§ **PROBLEM**: Output all of the lines below exactly, and leave out each image.

§ **SOURCE DATA**:
======

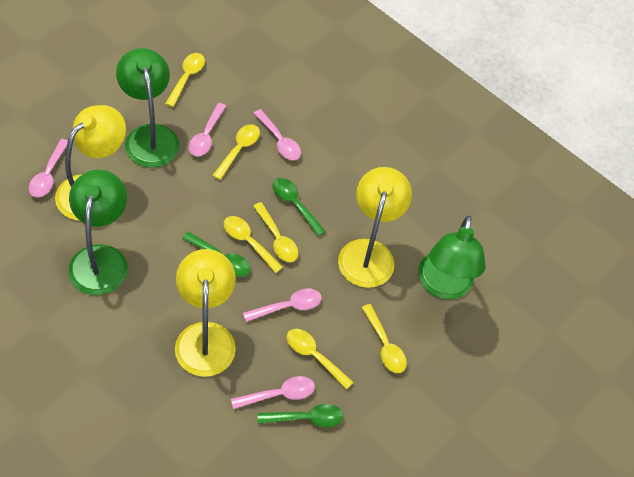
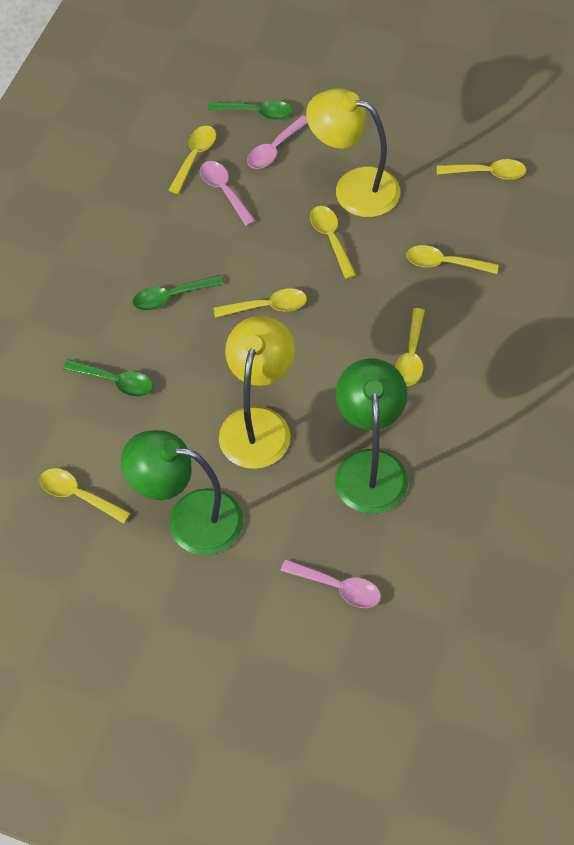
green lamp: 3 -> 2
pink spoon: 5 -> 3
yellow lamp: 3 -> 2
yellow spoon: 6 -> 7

======

§ **WRITTEN REPLY**:
green lamp: 3 -> 2
pink spoon: 5 -> 3
yellow lamp: 3 -> 2
yellow spoon: 6 -> 7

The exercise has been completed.